*** Opening Provided information ***

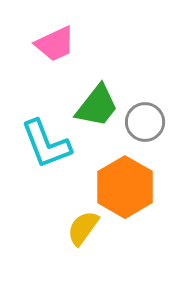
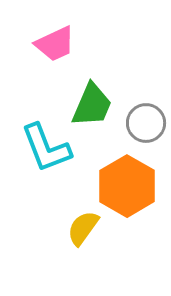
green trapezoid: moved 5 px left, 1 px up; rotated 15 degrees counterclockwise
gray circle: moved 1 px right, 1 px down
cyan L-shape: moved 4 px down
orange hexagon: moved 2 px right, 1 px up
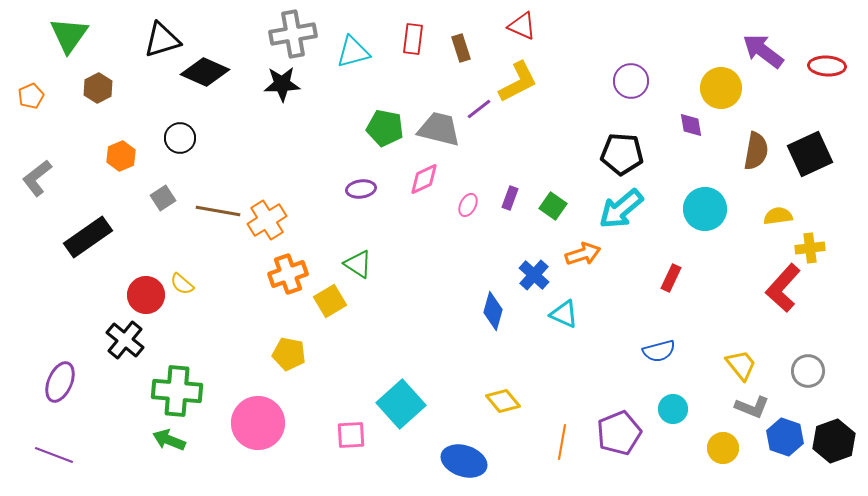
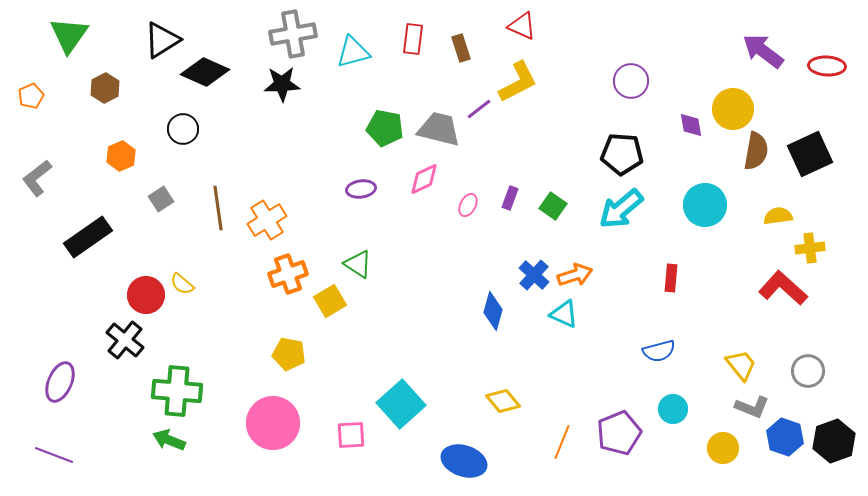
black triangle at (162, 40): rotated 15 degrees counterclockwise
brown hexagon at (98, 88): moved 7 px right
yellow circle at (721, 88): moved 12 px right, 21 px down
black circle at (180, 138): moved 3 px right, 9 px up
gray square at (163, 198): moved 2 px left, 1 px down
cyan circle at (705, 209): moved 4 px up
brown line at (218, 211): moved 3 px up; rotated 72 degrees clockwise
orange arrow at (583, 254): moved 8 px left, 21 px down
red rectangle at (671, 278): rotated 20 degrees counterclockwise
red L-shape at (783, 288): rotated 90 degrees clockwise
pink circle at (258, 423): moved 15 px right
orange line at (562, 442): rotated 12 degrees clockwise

*** Closing Provided information ***

→ **Try it**:
What is needed is an exact copy of the lines above, from the one containing "black circle at" through the one containing "orange arrow at", with nothing added.

→ **Output**:
black circle at (180, 138): moved 3 px right, 9 px up
gray square at (163, 198): moved 2 px left, 1 px down
cyan circle at (705, 209): moved 4 px up
brown line at (218, 211): moved 3 px up; rotated 72 degrees clockwise
orange arrow at (583, 254): moved 8 px left, 21 px down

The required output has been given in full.